EXERCISE => Which lines in the data below contain the word "none"? Copy each of them.

PROVIDED RECORDS START

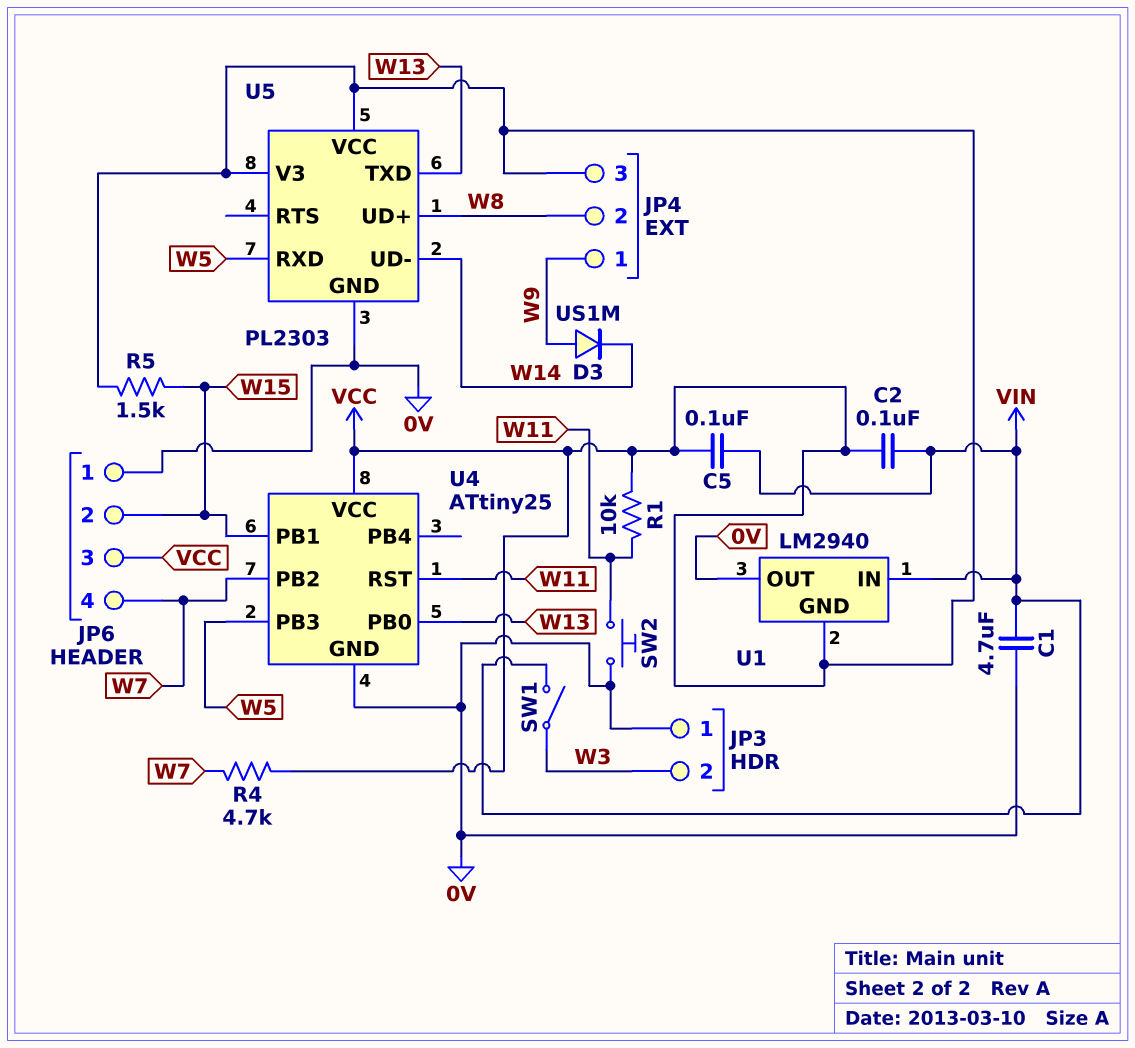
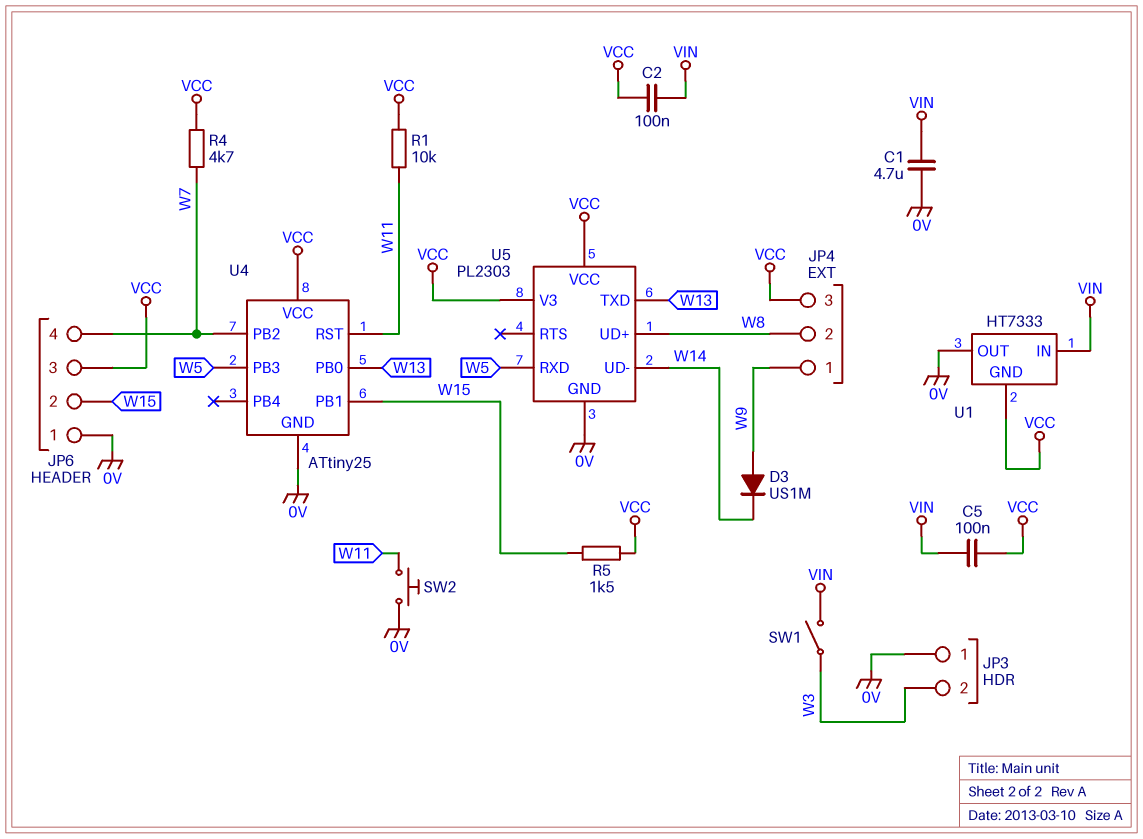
U1: LM2940 -> HT7333

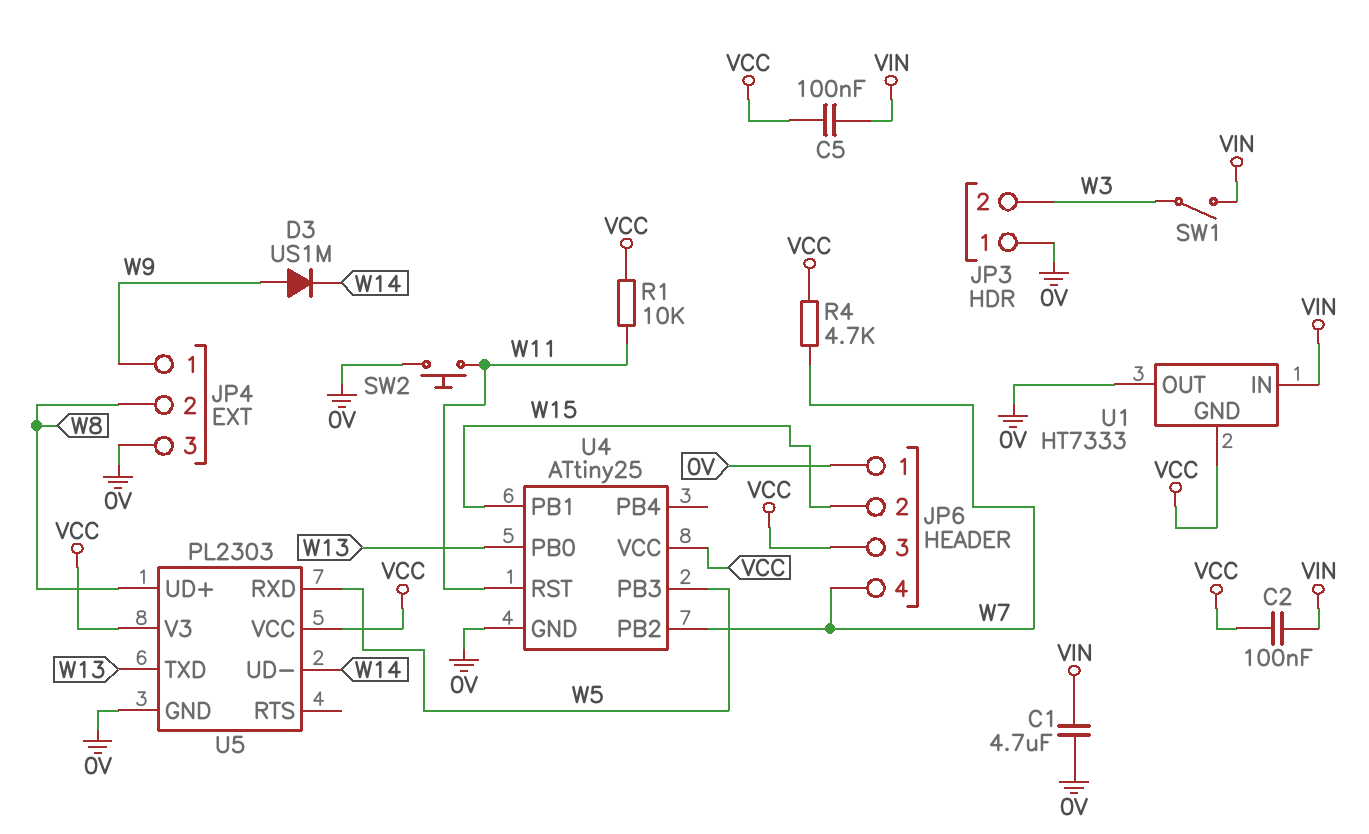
JP4 pin 3: VCC -> 0V
R5: 1.5k (VCC, W15) -> none

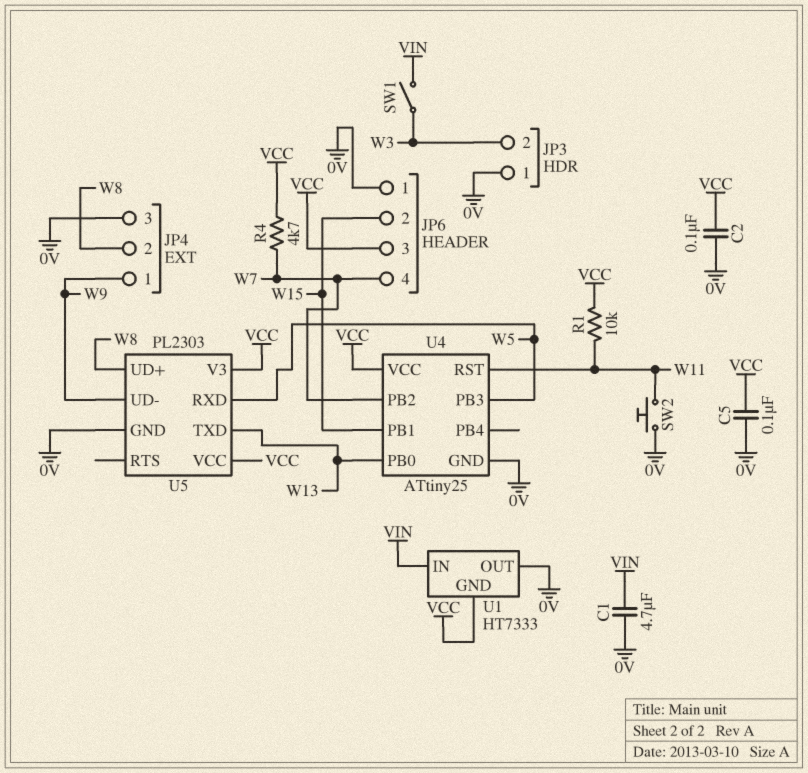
C2: 100nF (VCC, VIN) -> 100nF (0V, VCC)
C5: 100nF (VCC, VIN) -> 100nF (0V, VCC)
D3: diode US1M (A W9, K W14) -> none
U5 pin UD-: W14 -> W9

PROVIDED RECORDS END

REPLY =>
R5: 1.5k (VCC, W15) -> none
D3: diode US1M (A W9, K W14) -> none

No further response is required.